▶ _TASK DIRECTIONS_:
Whenever a line in this data holds the word "minus", report that line in full.
+ + + + + + +
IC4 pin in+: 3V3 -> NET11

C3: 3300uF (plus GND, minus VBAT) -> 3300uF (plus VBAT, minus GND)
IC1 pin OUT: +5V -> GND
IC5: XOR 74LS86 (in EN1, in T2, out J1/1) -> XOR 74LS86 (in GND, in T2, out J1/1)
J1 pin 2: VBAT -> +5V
+ + + + + + +
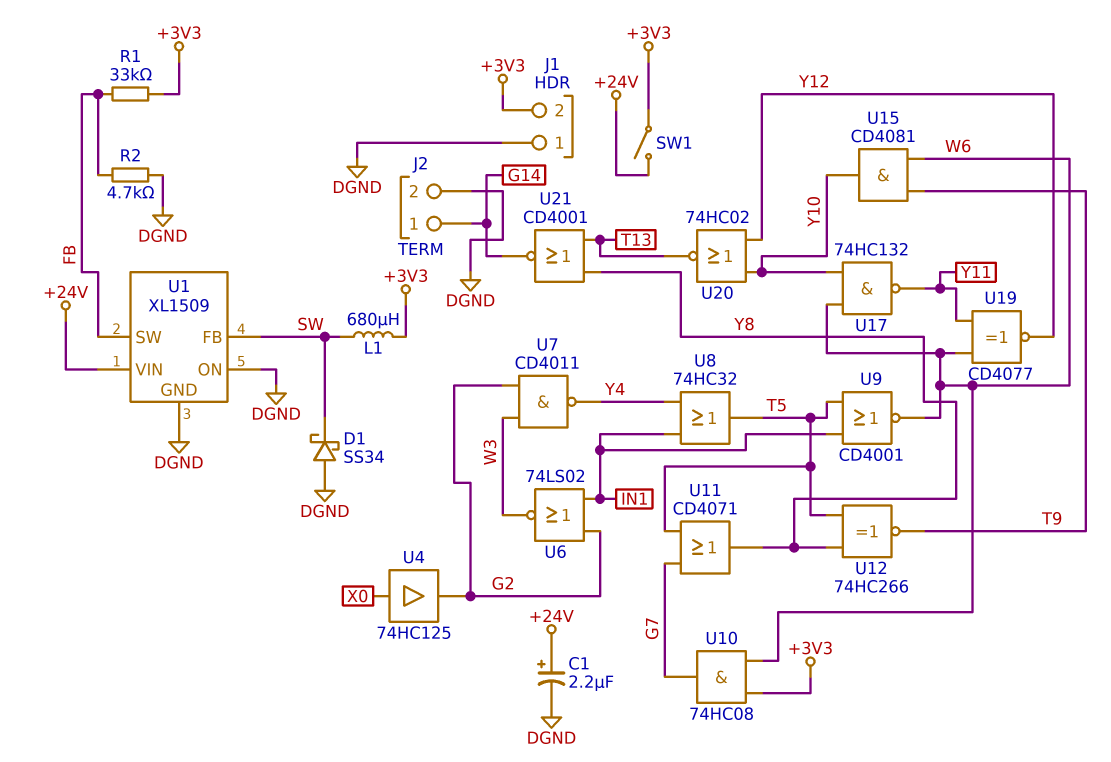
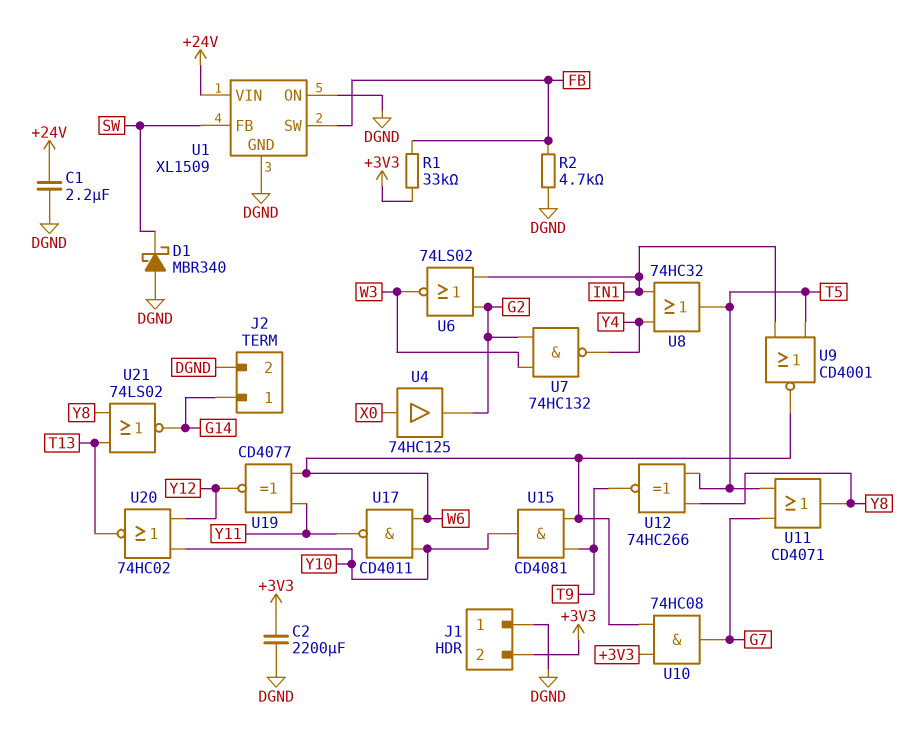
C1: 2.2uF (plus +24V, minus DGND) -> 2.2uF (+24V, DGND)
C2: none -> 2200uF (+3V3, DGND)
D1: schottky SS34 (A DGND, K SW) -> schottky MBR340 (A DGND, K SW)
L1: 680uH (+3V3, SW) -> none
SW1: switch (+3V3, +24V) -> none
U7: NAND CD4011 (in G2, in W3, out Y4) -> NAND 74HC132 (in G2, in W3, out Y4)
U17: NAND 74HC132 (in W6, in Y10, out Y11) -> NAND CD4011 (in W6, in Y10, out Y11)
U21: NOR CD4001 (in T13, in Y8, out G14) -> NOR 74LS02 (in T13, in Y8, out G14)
+ + + + + + +
▶ _WRITTEN SOLUTION_:
C3: 3300uF (plus GND, minus VBAT) -> 3300uF (plus VBAT, minus GND)
C1: 2.2uF (plus +24V, minus DGND) -> 2.2uF (+24V, DGND)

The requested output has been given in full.